-- Task details --
Below are entries; output exactly the lines from the one with "The camera went 20 degrees right" to the one with "The camera went 25 degrees right and 15", both included, and nothing else.
------ Given records
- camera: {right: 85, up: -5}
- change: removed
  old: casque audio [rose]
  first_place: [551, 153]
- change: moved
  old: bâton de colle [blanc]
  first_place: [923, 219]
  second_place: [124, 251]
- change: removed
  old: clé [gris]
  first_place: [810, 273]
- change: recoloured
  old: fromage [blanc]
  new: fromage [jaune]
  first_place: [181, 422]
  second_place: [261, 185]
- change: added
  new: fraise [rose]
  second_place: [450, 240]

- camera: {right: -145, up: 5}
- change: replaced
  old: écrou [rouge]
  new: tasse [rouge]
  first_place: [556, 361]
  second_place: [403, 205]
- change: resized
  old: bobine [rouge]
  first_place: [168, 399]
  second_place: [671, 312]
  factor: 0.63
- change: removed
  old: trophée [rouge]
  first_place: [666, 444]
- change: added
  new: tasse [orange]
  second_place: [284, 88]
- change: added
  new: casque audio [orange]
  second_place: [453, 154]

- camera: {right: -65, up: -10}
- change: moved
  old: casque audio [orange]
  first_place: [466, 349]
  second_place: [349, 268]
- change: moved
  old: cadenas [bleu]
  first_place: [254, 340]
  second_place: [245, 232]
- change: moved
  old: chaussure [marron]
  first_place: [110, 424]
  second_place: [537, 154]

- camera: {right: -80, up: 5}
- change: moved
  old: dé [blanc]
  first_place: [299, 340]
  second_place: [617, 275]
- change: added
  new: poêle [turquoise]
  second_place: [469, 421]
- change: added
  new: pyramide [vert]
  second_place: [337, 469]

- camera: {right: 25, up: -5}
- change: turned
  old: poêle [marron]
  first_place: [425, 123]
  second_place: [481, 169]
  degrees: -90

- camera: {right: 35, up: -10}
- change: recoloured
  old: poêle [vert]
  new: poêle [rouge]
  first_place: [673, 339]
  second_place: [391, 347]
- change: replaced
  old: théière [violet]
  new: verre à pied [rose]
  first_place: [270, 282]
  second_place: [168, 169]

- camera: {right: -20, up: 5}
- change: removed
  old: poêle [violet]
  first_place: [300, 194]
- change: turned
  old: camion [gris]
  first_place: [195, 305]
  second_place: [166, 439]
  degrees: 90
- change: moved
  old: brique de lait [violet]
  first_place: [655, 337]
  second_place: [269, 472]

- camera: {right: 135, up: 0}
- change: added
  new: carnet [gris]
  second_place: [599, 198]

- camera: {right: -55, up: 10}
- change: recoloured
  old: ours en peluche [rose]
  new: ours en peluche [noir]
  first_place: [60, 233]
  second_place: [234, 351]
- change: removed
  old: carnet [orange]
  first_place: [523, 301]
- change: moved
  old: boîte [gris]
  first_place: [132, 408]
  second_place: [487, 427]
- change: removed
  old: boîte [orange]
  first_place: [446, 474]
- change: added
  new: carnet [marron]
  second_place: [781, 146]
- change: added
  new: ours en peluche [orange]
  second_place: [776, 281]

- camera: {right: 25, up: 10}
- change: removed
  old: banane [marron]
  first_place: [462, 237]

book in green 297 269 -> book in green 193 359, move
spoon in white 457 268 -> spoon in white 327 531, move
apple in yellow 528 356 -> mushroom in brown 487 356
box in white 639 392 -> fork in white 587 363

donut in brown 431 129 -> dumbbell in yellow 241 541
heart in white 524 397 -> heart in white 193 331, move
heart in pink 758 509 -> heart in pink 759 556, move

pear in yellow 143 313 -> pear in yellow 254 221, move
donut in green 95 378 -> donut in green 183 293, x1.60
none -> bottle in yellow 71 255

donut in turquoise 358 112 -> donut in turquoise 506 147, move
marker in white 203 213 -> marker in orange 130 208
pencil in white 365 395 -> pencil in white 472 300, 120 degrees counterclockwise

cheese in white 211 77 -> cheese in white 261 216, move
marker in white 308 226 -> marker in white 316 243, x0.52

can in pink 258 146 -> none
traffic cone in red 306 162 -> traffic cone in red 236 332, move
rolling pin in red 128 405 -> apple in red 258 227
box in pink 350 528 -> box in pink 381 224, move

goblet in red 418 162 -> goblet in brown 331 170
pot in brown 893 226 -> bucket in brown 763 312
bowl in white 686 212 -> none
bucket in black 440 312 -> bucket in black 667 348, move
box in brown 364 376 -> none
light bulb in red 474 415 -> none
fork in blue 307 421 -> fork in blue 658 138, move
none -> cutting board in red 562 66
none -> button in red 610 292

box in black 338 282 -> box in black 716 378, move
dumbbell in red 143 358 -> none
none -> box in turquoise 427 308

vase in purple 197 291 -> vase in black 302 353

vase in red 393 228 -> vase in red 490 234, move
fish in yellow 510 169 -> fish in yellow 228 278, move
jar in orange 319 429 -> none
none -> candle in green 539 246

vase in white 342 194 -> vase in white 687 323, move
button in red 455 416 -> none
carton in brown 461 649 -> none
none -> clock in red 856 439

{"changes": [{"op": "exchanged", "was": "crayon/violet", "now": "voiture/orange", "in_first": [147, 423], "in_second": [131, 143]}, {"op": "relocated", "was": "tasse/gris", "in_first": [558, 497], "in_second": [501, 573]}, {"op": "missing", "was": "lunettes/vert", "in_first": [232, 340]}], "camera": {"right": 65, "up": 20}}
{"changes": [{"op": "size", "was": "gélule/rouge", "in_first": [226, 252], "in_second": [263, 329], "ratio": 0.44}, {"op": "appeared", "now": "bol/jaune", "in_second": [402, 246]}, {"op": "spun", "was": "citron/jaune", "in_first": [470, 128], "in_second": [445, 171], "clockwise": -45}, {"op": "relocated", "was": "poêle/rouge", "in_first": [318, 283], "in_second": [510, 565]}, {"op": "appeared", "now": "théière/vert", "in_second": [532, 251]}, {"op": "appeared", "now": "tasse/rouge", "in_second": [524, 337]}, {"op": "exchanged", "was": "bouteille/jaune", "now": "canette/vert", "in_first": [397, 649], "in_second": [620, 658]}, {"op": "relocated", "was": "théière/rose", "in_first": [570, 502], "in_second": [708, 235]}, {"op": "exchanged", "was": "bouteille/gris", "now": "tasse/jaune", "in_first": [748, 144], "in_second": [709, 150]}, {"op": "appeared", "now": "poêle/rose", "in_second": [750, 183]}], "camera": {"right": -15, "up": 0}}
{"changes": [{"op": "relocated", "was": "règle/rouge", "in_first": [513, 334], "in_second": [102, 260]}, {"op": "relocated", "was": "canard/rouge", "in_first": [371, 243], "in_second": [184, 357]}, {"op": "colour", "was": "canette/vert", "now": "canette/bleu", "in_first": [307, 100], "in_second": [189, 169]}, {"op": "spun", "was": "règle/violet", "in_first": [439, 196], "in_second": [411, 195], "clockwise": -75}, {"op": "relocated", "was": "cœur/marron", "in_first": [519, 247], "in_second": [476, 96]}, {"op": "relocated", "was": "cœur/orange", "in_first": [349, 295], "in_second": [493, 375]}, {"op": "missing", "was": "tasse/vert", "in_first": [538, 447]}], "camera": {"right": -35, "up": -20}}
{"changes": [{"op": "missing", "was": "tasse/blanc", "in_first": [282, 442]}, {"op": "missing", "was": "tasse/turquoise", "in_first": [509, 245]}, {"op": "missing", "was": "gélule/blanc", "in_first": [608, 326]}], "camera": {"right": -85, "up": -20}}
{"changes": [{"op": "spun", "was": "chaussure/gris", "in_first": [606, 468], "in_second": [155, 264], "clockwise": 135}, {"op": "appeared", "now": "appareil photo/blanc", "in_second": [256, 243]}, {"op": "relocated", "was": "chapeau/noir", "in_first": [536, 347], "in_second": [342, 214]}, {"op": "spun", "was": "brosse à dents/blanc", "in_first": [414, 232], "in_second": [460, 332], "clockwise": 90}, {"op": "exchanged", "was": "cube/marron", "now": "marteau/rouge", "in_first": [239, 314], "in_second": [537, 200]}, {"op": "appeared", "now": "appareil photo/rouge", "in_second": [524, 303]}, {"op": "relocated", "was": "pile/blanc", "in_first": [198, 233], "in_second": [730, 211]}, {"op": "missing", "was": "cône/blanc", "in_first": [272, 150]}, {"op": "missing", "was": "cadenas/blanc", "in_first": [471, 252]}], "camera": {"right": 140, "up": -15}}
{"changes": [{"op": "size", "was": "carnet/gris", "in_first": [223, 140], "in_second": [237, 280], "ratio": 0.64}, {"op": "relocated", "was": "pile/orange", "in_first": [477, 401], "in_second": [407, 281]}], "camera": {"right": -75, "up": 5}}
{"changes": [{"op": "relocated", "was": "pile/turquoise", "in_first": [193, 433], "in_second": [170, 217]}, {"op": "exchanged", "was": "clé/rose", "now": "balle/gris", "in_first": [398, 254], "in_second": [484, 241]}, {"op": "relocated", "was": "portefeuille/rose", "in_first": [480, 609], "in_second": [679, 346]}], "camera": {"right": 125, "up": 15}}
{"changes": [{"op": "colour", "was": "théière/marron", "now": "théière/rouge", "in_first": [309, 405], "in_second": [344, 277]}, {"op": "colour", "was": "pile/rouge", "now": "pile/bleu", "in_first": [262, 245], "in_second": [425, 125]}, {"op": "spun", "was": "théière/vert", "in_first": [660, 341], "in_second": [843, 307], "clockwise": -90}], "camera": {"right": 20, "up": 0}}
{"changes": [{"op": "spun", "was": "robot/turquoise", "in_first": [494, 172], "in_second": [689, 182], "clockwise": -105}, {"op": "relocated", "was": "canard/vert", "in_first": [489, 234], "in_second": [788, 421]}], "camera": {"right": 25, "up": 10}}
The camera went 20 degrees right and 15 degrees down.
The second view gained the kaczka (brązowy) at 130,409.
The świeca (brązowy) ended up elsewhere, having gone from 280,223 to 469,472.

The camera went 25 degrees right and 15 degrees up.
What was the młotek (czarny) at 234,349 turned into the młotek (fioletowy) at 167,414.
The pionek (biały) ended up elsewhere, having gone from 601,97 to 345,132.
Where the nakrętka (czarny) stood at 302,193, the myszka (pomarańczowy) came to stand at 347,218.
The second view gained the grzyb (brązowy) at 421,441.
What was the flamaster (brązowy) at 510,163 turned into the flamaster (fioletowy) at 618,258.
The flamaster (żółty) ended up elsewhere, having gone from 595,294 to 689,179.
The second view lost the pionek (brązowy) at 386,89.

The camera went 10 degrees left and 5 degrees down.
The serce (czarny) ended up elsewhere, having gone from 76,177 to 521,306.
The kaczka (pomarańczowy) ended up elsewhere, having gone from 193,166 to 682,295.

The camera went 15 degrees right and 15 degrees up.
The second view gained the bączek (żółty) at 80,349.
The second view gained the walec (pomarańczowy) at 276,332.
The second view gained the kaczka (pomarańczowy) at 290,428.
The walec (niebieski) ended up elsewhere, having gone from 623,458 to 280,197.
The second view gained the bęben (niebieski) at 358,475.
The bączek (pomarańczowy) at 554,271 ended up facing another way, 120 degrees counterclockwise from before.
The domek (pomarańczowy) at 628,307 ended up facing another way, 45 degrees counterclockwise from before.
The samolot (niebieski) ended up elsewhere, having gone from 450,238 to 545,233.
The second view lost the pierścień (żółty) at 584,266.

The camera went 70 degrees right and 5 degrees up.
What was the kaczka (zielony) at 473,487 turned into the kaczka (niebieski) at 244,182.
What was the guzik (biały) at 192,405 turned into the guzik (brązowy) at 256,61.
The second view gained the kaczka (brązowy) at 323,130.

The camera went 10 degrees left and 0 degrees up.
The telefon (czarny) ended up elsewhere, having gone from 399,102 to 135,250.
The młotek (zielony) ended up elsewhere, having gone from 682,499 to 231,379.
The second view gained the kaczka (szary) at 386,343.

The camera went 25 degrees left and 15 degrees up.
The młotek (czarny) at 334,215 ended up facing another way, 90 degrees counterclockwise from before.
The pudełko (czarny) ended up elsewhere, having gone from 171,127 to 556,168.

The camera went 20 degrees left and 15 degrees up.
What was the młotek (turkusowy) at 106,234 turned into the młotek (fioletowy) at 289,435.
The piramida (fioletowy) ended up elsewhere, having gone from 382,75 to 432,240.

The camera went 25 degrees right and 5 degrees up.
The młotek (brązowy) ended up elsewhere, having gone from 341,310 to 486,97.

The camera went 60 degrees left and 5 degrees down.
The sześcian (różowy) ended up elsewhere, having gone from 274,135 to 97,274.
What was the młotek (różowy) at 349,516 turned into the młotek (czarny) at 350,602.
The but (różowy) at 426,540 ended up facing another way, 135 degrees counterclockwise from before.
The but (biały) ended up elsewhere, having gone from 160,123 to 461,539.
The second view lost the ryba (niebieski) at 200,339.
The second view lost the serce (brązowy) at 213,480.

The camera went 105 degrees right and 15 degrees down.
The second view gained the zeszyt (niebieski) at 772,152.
------------
-- Task output --
The camera went 20 degrees right and 15 degrees down.
The second view gained the kaczka (brązowy) at 130,409.
The świeca (brązowy) ended up elsewhere, having gone from 280,223 to 469,472.

The camera went 25 degrees right and 15 degrees up.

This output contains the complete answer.